(Record set begins)

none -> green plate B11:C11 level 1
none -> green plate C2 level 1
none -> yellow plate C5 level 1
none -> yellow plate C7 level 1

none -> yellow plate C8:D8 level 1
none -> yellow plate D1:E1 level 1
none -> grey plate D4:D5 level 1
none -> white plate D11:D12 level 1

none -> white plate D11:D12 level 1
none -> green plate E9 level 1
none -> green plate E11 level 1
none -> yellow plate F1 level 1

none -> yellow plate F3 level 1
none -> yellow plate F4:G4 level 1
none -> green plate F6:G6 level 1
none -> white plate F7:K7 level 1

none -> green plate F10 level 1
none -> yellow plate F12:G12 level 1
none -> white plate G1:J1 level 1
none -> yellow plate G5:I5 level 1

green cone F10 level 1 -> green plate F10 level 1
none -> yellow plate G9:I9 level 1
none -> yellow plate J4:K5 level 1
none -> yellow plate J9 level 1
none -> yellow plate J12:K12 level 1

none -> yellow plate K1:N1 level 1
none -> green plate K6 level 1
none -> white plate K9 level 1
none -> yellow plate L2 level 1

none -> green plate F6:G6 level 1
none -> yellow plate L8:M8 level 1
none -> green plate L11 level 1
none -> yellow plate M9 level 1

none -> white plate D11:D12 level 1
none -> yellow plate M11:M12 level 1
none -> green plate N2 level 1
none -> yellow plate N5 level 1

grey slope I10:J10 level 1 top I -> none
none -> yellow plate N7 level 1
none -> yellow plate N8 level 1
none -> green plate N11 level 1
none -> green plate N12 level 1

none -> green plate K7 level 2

(Record set ends)

### Task instructions
All the lines that hold the word "grey" must appear in the answer, copied from the records.

### Result
none -> grey plate D4:D5 level 1
grey slope I10:J10 level 1 top I -> none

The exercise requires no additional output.